• _Work to complete_:
Show all lines of the entries in which the word "RADIO" is found.

• _Input material_:
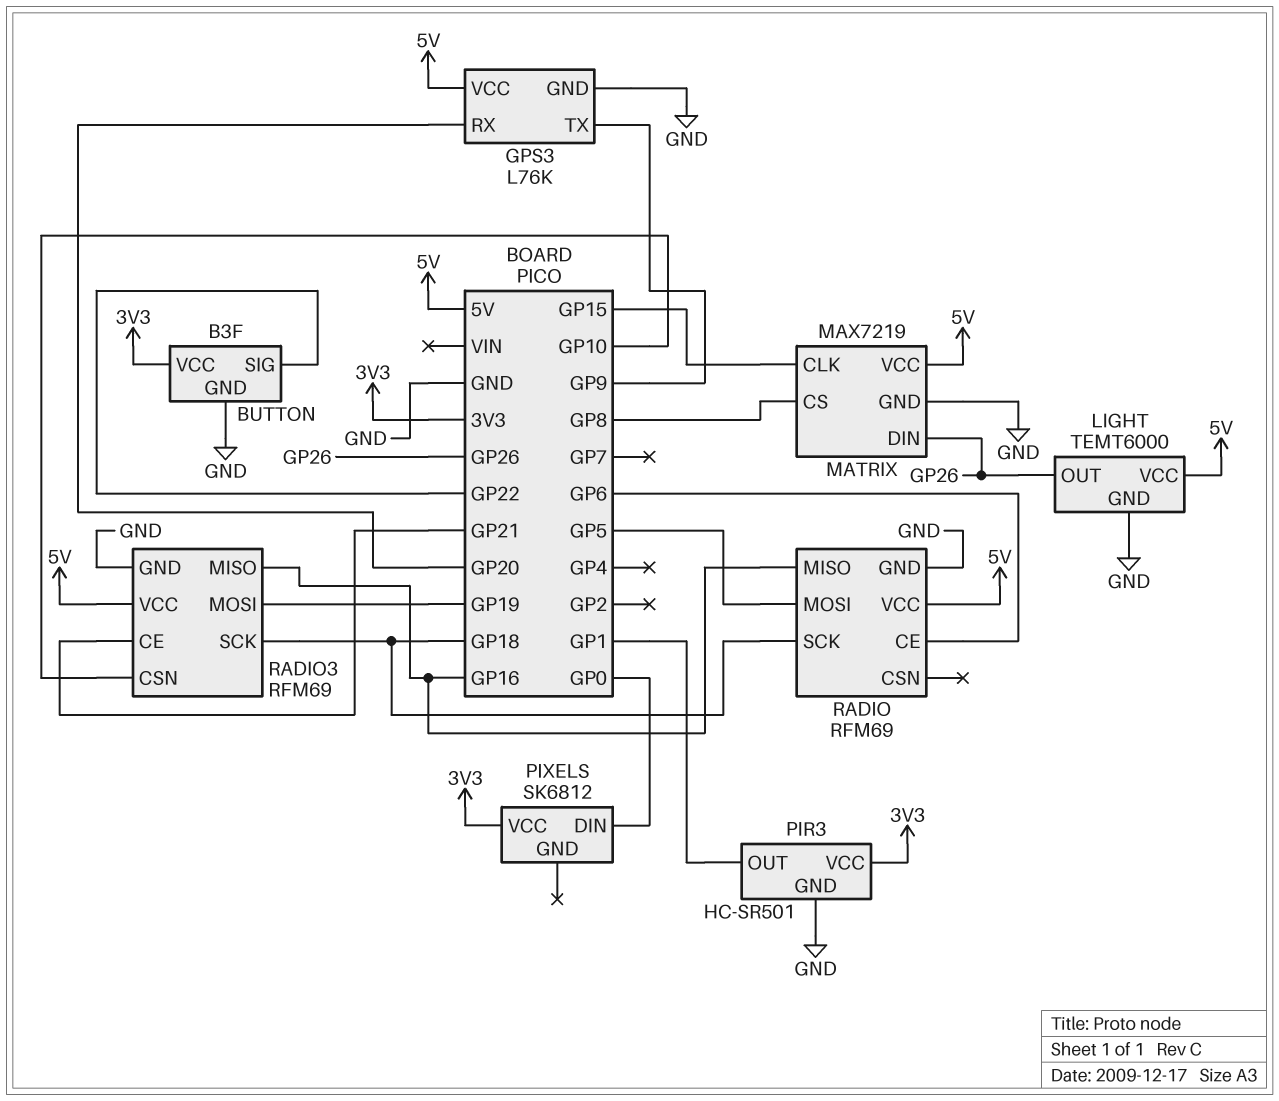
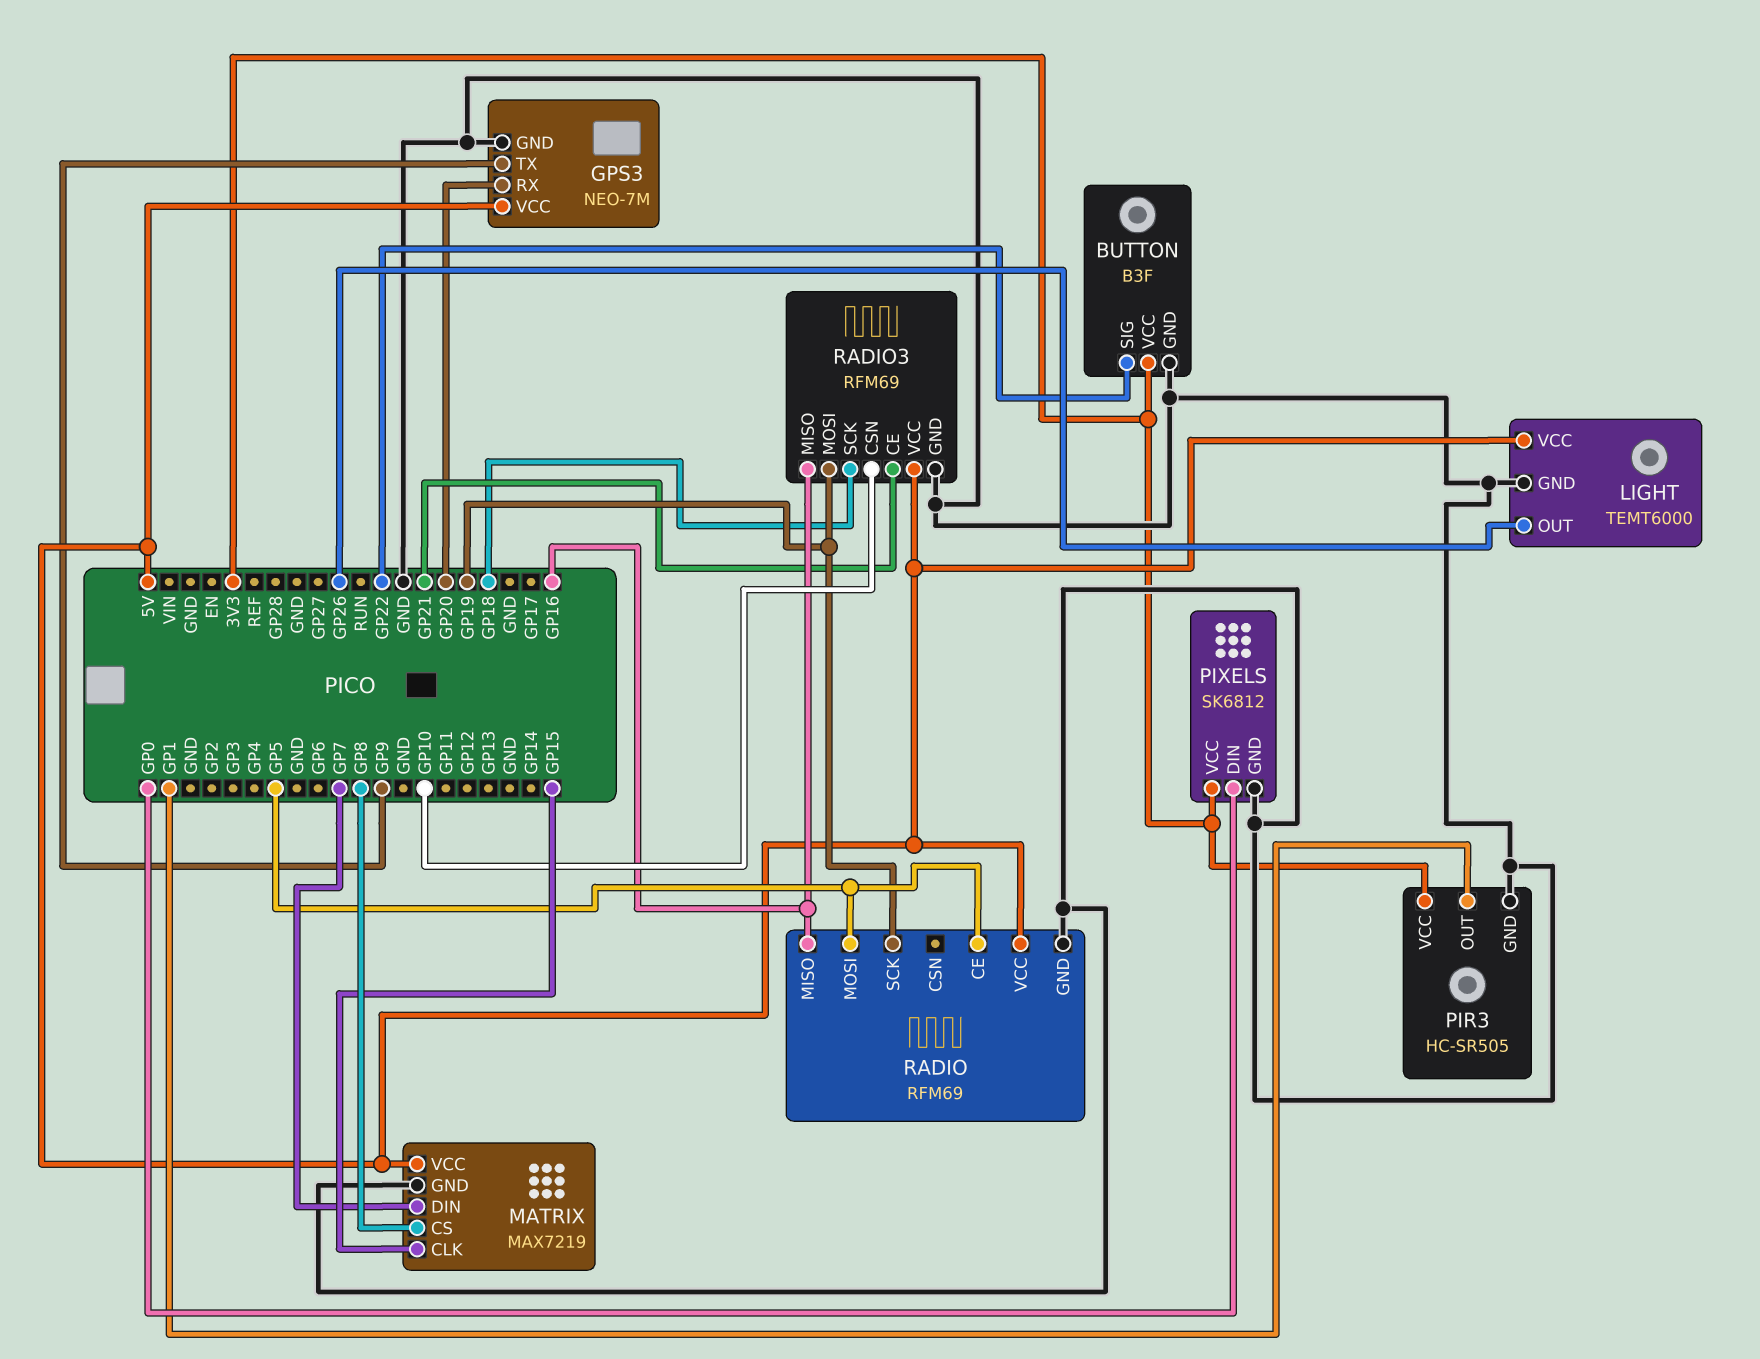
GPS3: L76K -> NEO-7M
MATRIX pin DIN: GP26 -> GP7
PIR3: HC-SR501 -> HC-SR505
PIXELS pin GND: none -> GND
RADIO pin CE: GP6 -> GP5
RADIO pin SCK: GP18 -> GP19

==

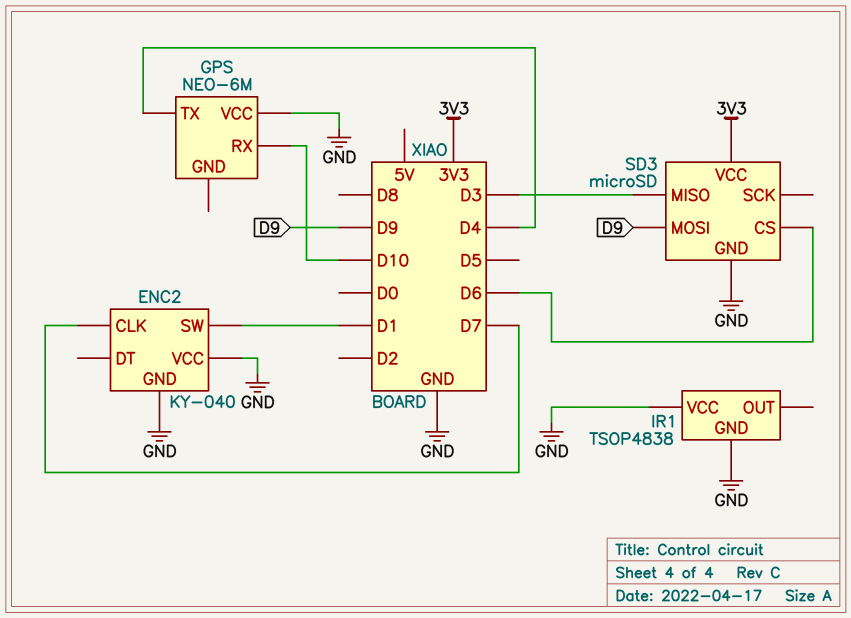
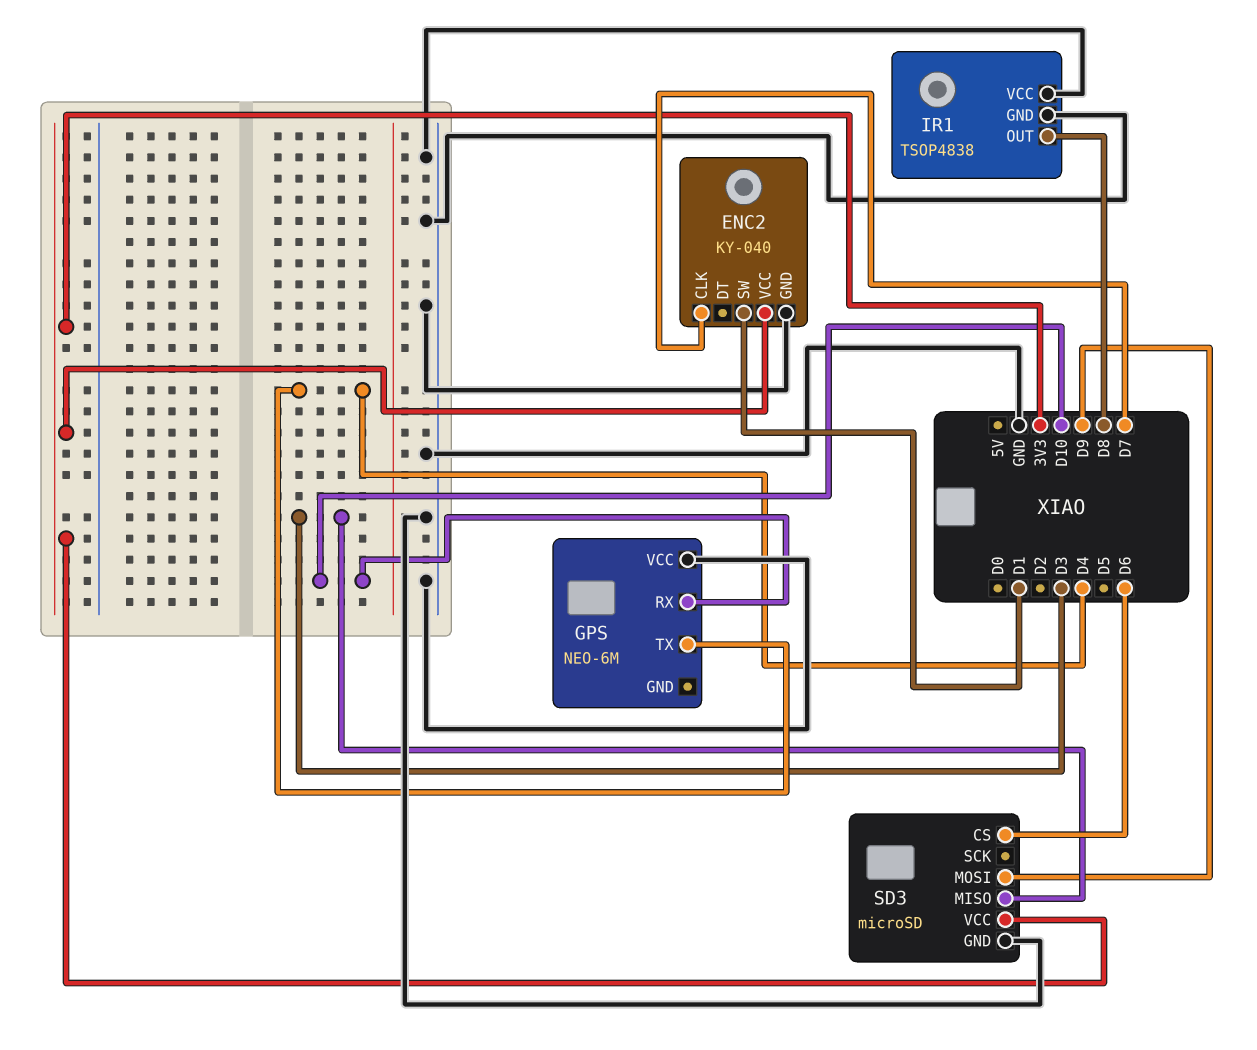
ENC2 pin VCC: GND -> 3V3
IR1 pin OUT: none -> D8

• _Response for this exercise_:
RADIO pin CE: GP6 -> GP5
RADIO pin SCK: GP18 -> GP19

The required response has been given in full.